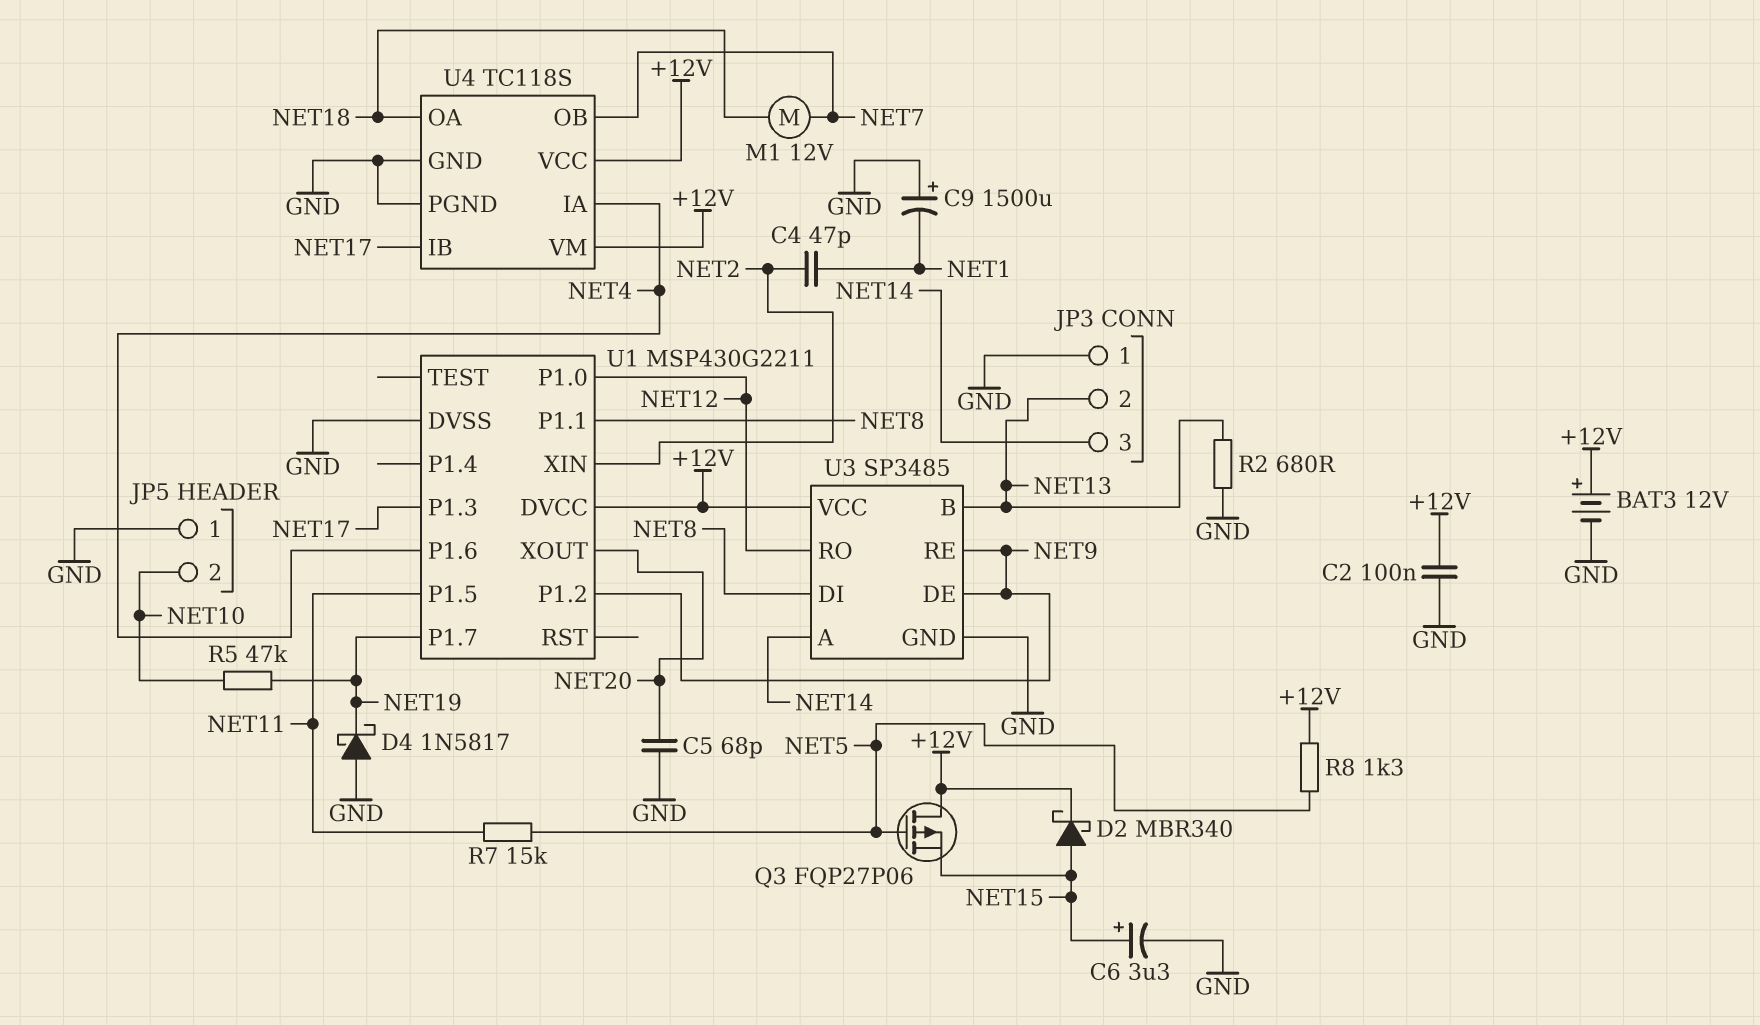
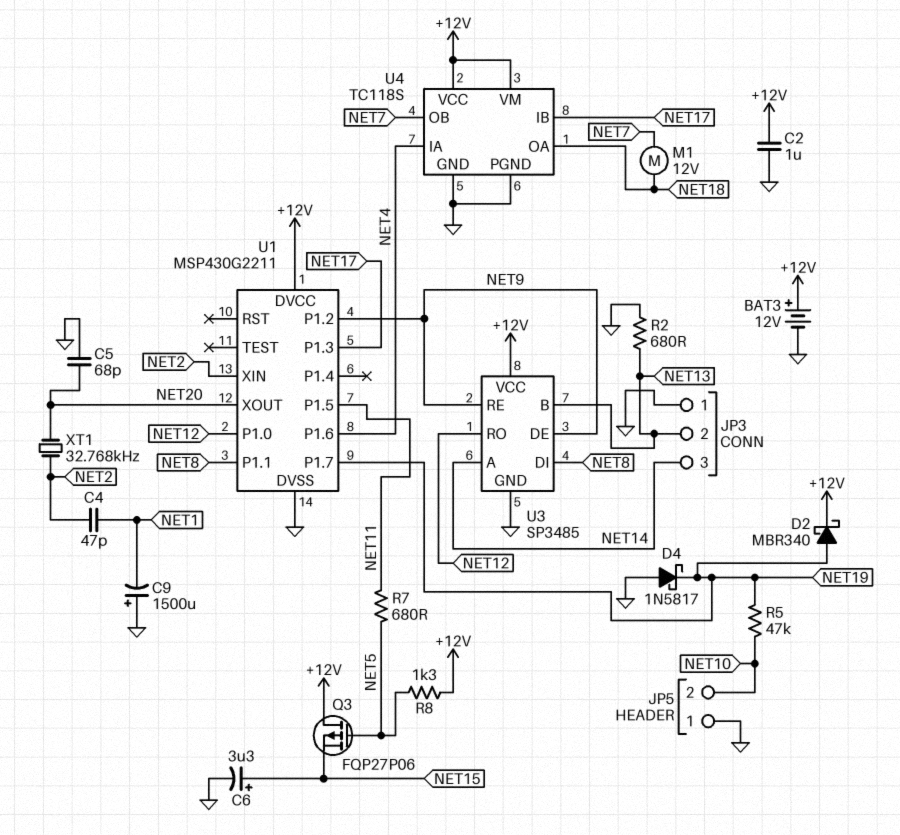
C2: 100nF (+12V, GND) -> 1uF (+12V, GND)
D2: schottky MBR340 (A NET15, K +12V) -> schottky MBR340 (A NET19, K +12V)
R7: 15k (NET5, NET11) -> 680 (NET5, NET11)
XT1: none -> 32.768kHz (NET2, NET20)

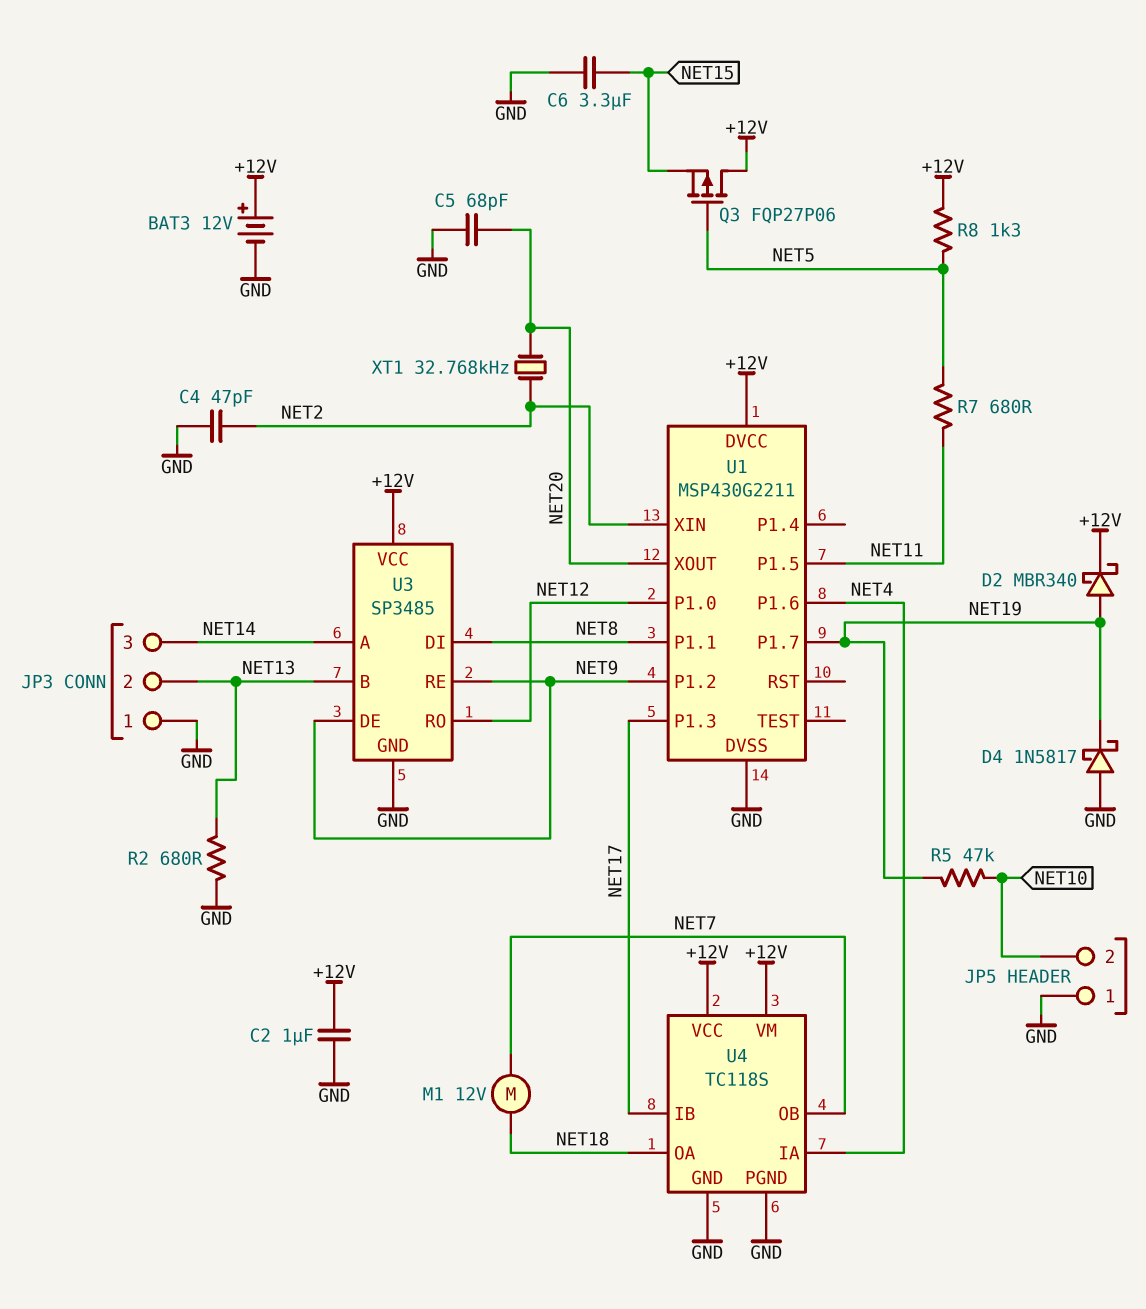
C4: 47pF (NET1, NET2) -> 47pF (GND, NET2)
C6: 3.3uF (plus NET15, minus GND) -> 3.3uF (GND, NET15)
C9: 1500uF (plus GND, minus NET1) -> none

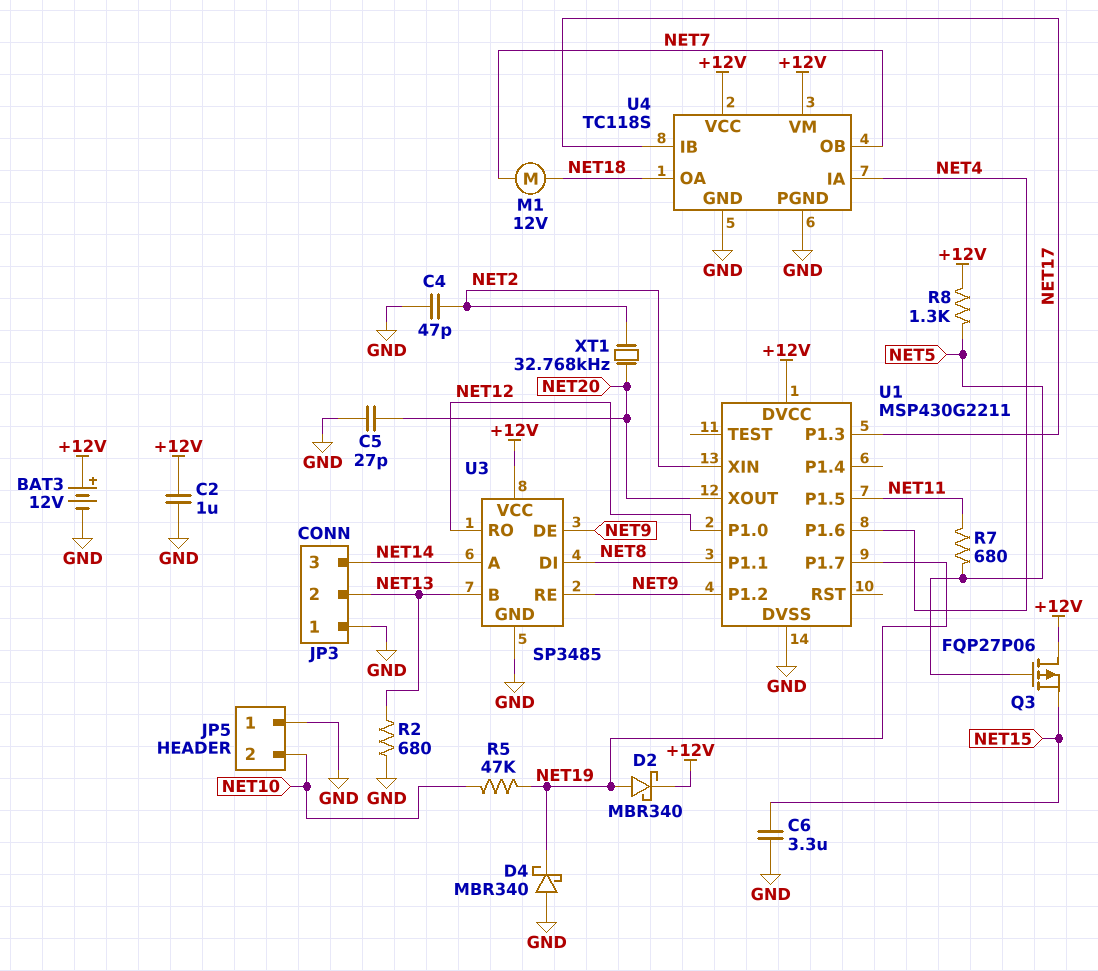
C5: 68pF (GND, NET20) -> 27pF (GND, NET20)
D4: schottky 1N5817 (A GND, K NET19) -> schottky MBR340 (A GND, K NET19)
------------------------------------------------------------------------
Assigned task: The lines above that hold the word "minus" should be found and copied out.

Response below:
C6: 3.3uF (plus NET15, minus GND) -> 3.3uF (GND, NET15)
C9: 1500uF (plus GND, minus NET1) -> none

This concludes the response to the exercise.